◆ Provided entries ◆
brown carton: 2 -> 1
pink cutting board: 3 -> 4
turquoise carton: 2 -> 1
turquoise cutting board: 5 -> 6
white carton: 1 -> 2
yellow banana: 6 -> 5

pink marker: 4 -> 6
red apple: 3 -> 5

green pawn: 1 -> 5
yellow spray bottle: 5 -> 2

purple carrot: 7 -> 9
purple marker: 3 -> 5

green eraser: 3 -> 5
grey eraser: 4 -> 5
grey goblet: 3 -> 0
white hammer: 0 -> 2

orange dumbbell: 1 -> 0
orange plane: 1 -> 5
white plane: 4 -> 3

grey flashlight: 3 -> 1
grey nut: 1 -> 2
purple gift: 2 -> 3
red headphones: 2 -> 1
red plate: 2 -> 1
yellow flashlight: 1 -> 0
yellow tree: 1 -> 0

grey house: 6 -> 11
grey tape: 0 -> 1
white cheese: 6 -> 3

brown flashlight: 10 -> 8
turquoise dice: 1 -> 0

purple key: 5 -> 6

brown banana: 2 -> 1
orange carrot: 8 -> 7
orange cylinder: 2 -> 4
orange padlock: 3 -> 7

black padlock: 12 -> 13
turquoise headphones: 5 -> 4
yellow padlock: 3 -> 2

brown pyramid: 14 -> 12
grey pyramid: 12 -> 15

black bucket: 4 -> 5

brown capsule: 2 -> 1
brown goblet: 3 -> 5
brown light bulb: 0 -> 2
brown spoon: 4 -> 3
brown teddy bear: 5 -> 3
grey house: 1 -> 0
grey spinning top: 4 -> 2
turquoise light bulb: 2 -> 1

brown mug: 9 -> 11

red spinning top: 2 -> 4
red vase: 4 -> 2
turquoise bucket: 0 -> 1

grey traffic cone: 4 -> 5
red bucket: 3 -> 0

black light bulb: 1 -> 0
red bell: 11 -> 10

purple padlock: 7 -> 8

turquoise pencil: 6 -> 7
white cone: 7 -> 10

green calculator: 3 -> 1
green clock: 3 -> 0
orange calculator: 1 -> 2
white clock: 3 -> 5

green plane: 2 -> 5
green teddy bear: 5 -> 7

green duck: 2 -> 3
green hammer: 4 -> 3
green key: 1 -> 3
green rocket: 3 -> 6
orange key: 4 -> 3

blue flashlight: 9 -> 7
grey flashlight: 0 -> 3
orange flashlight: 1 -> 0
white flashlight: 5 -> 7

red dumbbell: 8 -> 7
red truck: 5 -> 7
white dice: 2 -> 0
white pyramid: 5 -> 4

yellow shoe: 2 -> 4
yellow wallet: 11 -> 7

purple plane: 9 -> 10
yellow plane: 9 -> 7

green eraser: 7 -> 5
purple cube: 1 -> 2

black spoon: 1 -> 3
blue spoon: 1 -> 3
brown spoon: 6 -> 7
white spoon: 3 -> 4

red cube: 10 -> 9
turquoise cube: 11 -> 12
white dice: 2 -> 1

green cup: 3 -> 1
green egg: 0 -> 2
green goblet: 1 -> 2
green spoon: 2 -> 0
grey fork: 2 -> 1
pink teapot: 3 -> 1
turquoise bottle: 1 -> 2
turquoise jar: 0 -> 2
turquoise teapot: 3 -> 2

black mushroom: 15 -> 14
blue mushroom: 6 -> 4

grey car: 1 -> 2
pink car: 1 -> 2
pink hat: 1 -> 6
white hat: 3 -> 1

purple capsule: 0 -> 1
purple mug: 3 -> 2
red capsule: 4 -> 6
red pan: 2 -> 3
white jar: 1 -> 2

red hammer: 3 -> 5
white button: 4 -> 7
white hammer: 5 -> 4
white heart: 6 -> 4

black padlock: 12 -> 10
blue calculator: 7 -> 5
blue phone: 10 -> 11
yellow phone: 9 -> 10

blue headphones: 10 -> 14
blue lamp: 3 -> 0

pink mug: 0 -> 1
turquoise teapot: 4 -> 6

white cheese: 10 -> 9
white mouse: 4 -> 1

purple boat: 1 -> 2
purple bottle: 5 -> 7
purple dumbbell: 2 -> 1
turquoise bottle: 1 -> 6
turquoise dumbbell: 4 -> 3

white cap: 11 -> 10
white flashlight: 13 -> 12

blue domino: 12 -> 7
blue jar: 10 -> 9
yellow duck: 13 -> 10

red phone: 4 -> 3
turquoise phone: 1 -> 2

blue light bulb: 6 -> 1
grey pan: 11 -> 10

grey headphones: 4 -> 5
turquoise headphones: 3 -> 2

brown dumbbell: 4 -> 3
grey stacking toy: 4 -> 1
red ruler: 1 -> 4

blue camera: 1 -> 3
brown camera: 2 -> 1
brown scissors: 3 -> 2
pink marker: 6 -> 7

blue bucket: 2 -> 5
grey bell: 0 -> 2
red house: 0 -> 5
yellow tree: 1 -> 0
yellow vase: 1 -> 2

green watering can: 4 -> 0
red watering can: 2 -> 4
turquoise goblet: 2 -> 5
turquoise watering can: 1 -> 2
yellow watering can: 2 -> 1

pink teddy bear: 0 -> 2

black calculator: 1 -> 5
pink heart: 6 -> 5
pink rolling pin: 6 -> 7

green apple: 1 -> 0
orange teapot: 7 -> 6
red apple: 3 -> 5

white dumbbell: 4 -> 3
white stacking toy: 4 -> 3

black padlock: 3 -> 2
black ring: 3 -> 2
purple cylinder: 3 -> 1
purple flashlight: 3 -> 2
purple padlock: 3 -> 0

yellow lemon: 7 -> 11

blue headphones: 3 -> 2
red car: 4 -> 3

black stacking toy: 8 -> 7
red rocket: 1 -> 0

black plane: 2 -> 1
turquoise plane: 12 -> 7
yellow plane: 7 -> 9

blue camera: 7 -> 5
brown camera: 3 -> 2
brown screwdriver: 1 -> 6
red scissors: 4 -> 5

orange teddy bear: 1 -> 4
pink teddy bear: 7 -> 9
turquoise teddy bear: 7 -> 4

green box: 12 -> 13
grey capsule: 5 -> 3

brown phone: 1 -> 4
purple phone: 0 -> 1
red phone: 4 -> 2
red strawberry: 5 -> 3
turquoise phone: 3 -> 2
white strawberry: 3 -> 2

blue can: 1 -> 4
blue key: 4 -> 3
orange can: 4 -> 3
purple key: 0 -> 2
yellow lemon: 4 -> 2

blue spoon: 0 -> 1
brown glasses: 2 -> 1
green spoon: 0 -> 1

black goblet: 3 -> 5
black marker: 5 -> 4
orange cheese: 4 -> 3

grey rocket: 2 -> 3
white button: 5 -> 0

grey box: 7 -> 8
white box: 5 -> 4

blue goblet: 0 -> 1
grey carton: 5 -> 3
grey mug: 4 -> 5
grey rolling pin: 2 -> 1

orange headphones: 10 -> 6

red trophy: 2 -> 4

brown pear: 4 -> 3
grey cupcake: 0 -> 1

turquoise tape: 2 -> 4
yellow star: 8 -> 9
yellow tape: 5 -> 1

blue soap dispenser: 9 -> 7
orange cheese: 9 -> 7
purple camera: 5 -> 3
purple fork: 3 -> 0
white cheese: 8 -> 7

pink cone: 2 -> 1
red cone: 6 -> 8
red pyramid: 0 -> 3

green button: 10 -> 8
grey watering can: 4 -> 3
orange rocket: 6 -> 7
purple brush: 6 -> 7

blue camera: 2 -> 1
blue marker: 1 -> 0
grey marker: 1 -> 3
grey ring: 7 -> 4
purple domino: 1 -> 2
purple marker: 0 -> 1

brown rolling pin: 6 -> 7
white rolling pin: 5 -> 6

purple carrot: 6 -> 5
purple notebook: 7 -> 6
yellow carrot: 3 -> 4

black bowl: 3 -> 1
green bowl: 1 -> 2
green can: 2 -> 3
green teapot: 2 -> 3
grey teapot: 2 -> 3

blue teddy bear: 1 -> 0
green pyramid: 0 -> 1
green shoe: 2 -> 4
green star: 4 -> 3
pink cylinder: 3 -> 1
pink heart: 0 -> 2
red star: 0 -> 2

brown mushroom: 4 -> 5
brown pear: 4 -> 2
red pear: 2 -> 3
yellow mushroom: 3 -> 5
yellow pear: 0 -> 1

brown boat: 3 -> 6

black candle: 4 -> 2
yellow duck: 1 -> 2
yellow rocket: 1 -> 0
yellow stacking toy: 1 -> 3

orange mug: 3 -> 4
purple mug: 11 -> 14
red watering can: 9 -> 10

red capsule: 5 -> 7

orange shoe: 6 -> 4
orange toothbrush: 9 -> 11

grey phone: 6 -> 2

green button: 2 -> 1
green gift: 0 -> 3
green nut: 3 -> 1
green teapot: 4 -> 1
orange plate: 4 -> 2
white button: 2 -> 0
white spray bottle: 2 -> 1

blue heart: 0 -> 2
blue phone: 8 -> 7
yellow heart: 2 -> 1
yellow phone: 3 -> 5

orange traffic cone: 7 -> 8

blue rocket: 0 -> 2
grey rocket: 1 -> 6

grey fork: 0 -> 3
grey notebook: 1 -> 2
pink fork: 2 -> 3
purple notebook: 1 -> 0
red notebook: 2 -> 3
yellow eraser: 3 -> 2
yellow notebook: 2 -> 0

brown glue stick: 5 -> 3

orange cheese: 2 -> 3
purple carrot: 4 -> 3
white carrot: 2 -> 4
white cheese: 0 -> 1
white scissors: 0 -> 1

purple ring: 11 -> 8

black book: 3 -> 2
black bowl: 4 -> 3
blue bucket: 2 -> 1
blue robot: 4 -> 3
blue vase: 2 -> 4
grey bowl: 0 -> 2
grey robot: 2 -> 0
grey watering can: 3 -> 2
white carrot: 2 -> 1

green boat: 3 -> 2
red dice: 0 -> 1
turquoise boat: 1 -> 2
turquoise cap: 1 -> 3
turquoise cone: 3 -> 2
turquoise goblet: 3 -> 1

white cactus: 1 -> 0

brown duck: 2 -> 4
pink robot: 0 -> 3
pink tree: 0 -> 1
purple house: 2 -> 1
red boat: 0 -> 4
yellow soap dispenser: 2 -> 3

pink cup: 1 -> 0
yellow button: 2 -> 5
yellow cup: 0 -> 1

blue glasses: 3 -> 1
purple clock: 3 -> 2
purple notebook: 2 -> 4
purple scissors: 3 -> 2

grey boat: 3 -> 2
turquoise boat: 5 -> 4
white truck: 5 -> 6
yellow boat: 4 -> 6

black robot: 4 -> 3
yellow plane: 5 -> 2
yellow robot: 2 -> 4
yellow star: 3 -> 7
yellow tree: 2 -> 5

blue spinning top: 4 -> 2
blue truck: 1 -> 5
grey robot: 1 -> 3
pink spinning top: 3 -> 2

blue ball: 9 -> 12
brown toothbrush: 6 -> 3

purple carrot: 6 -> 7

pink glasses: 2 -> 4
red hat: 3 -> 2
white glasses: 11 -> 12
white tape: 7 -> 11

◆ Your assignment ◆
Write out every line of the preceding listing that contains "star".

◆ Answer area ◆
yellow star: 8 -> 9
green star: 4 -> 3
red star: 0 -> 2
yellow star: 3 -> 7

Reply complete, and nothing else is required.